**EXERCISE PROMPT**
Before writing out the records, remove the pictures; keep everything else exact.

++++

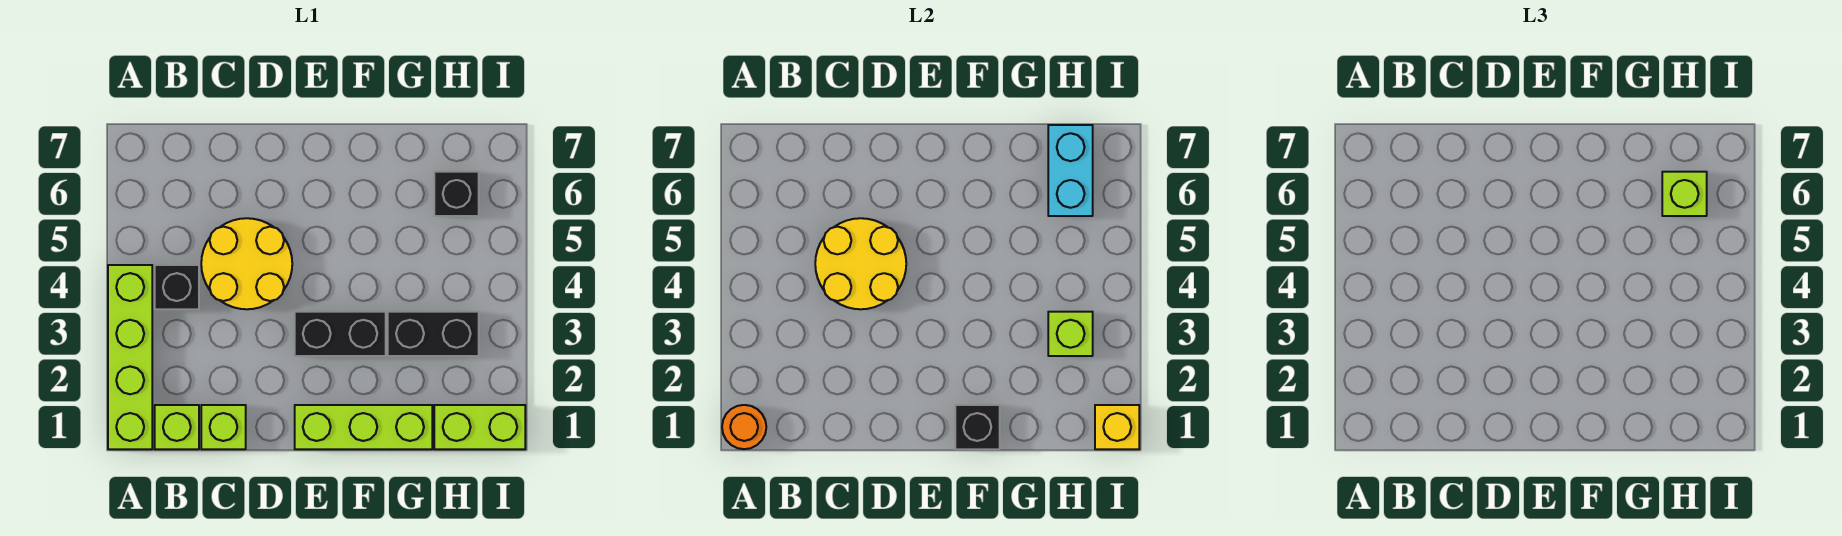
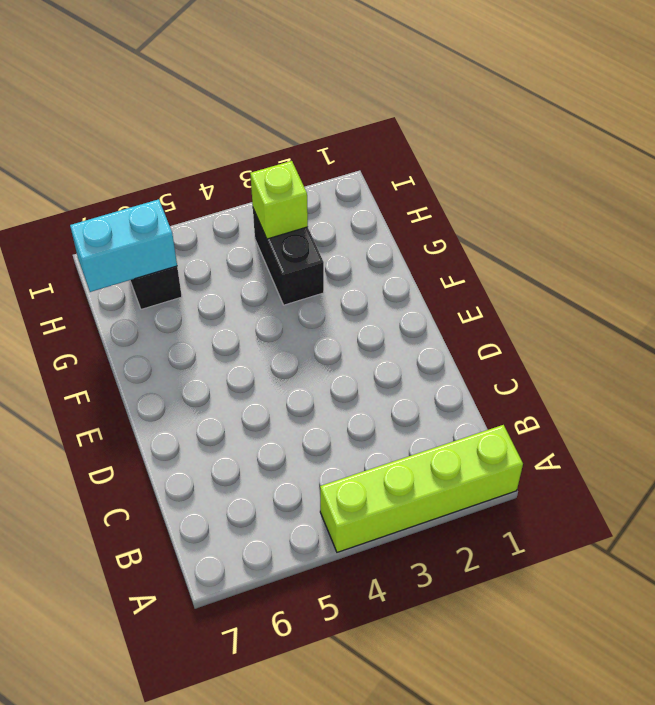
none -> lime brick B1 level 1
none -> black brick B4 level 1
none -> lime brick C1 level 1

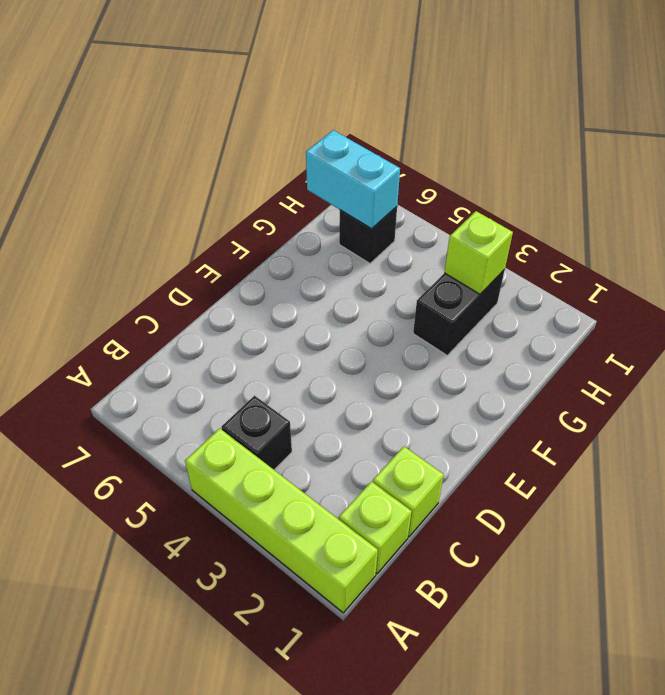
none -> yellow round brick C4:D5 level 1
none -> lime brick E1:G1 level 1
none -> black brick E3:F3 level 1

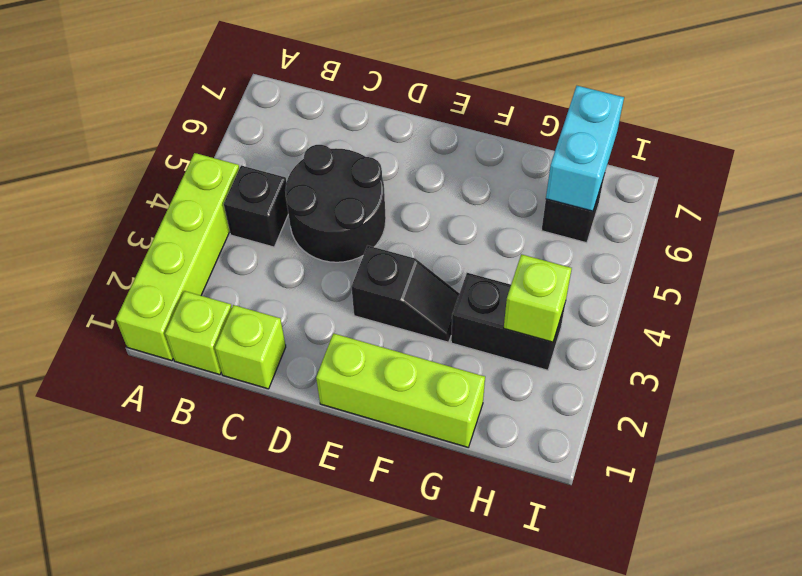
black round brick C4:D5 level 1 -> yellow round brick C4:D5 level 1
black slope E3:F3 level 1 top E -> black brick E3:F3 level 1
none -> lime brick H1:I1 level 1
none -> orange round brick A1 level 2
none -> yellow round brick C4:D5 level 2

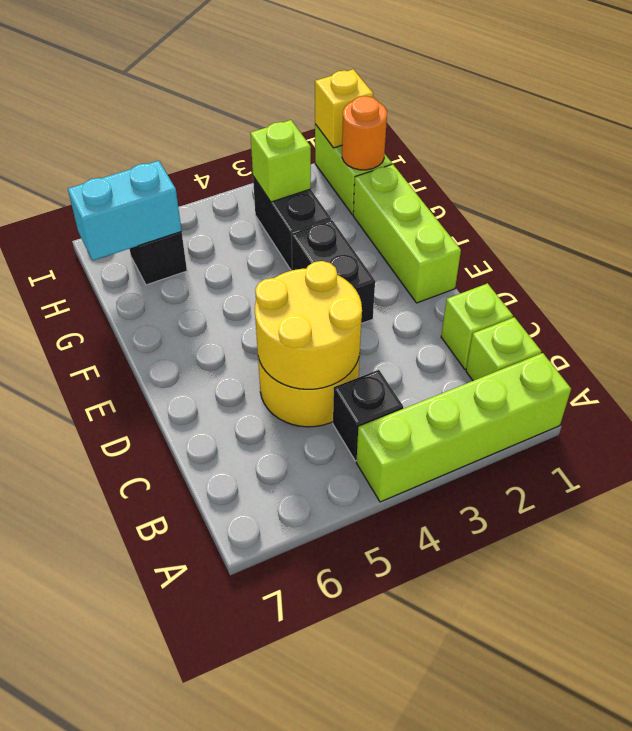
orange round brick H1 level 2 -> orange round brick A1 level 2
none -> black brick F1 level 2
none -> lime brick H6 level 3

++++

**RESULT OF THIS EXERCISE**
none -> lime brick B1 level 1
none -> black brick B4 level 1
none -> lime brick C1 level 1

none -> yellow round brick C4:D5 level 1
none -> lime brick E1:G1 level 1
none -> black brick E3:F3 level 1

black round brick C4:D5 level 1 -> yellow round brick C4:D5 level 1
black slope E3:F3 level 1 top E -> black brick E3:F3 level 1
none -> lime brick H1:I1 level 1
none -> orange round brick A1 level 2
none -> yellow round brick C4:D5 level 2

orange round brick H1 level 2 -> orange round brick A1 level 2
none -> black brick F1 level 2
none -> lime brick H6 level 3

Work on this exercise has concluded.